Each record is to be printed again exactly, though not its pictures.

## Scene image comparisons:
►

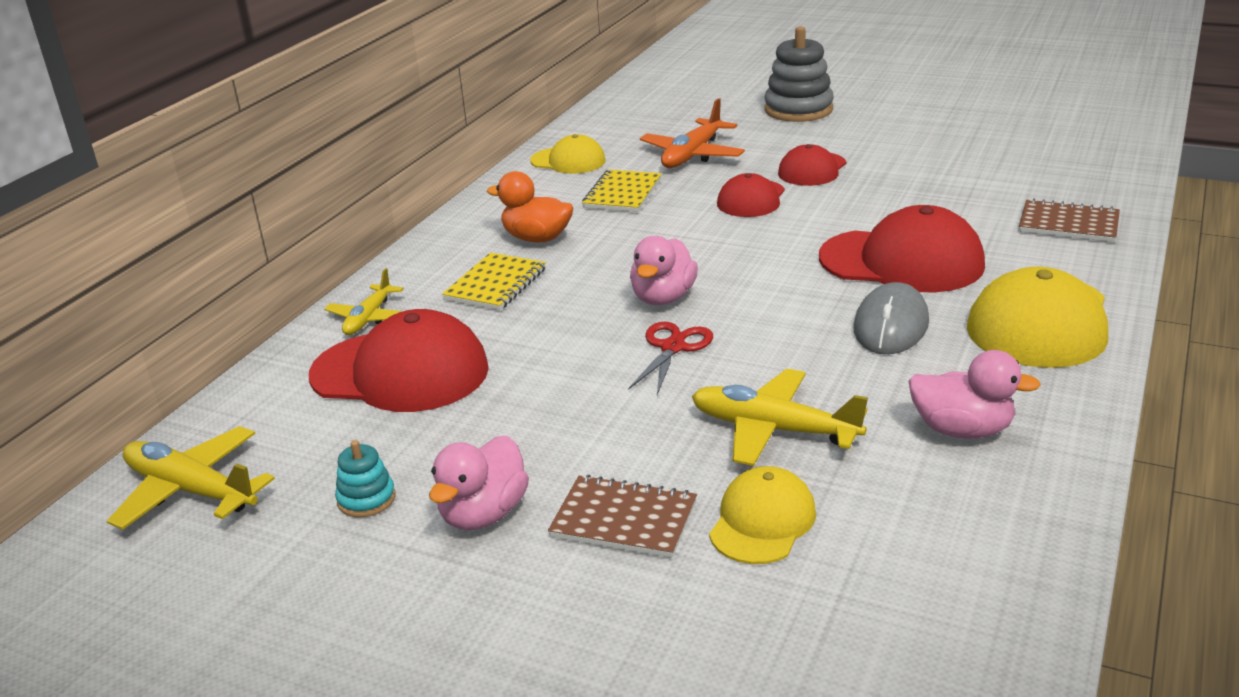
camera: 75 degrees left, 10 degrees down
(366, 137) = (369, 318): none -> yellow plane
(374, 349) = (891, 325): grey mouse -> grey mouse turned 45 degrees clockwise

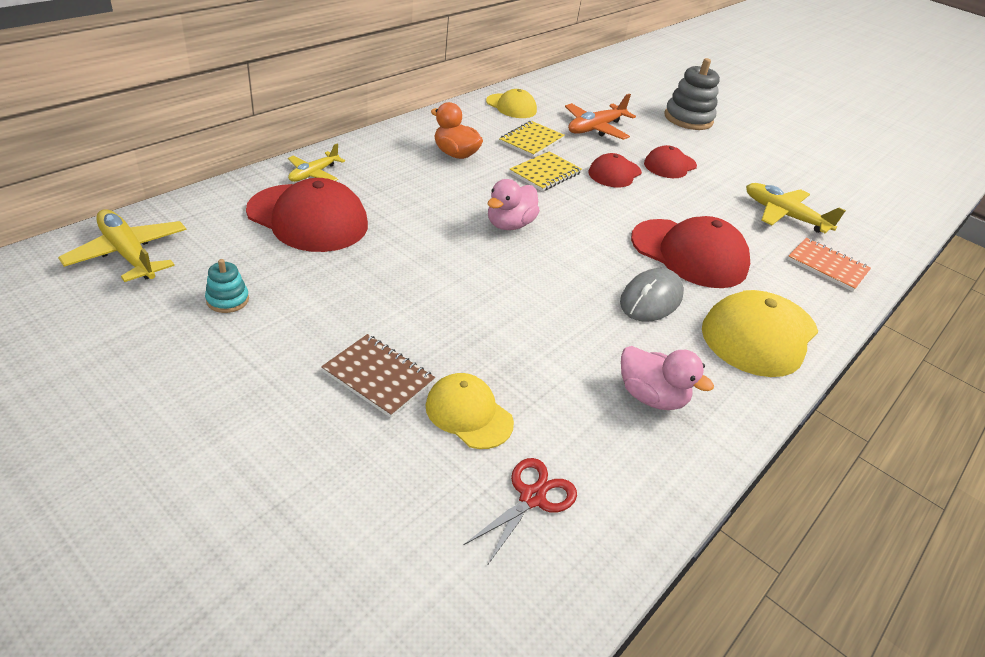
camera: 10 degrees right, 10 degrees up
(483, 514) = (292, 338): pink duck -> none
(496, 284) = (408, 177): yellow notebook -> yellow notebook (545, 173)
(673, 347) = (492, 263): red scissors -> red scissors (532, 497)
(762, 521) = (468, 414): yellow cap -> yellow cap turned 90 degrees counterclockwise
(773, 430) = (520, 348): yellow plane -> yellow plane (783, 215)
(1068, 224) = (827, 266): brown notebook -> orange notebook

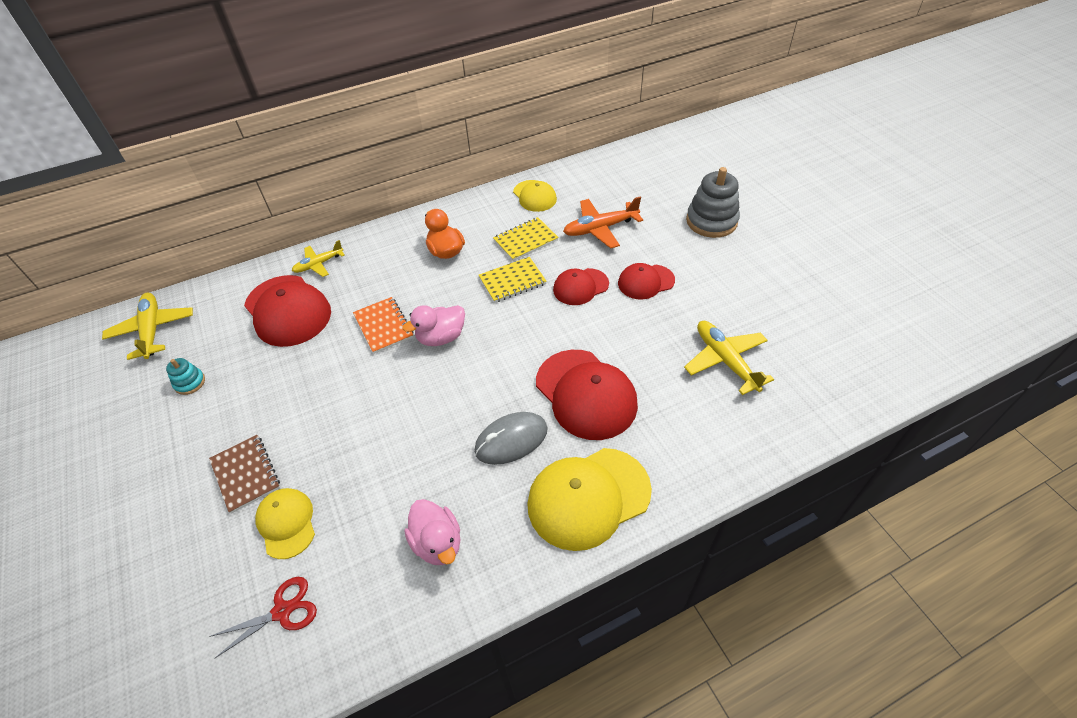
camera: 30 degrees right, 10 degrees up
(827, 266) = (724, 432): orange notebook -> orange notebook (383, 326)

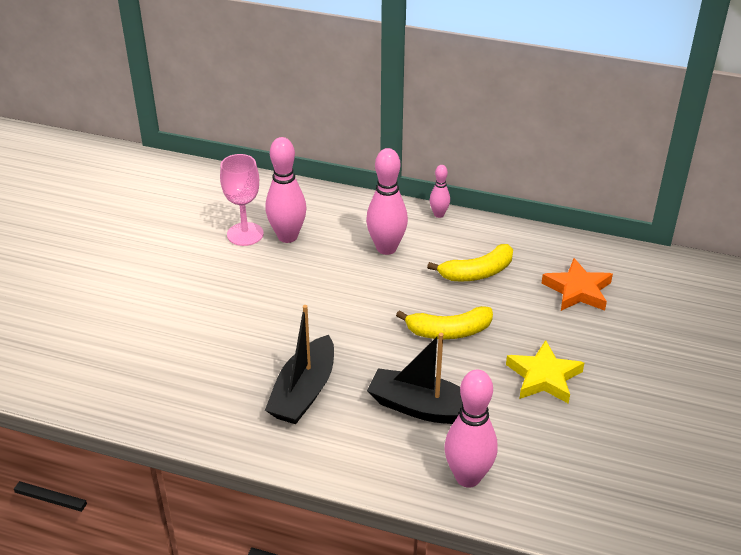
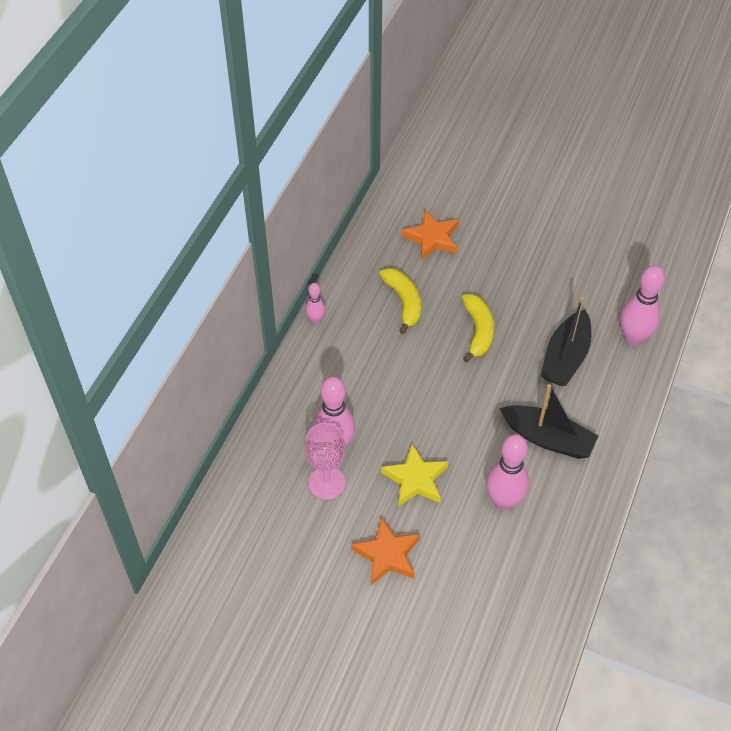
camera: 85 degrees left, 15 degrees up
(164, 276) = (387, 554): none -> orange star
(386, 248) = (362, 365): pink bowling pin -> pink bowling pin (503, 501)
(544, 377) = (532, 277): yellow star -> yellow star (415, 479)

◄

## Output below:
camera: 75 degrees left, 10 degrees down
(366, 137) = (369, 318): none -> yellow plane
(374, 349) = (891, 325): grey mouse -> grey mouse turned 45 degrees clockwise

camera: 10 degrees right, 10 degrees up
(483, 514) = (292, 338): pink duck -> none
(496, 284) = (408, 177): yellow notebook -> yellow notebook (545, 173)
(673, 347) = (492, 263): red scissors -> red scissors (532, 497)
(762, 521) = (468, 414): yellow cap -> yellow cap turned 90 degrees counterclockwise
(773, 430) = (520, 348): yellow plane -> yellow plane (783, 215)
(1068, 224) = (827, 266): brown notebook -> orange notebook

camera: 30 degrees right, 10 degrees up
(827, 266) = (724, 432): orange notebook -> orange notebook (383, 326)

camera: 85 degrees left, 15 degrees up
(164, 276) = (387, 554): none -> orange star
(386, 248) = (362, 365): pink bowling pin -> pink bowling pin (503, 501)
(544, 377) = (532, 277): yellow star -> yellow star (415, 479)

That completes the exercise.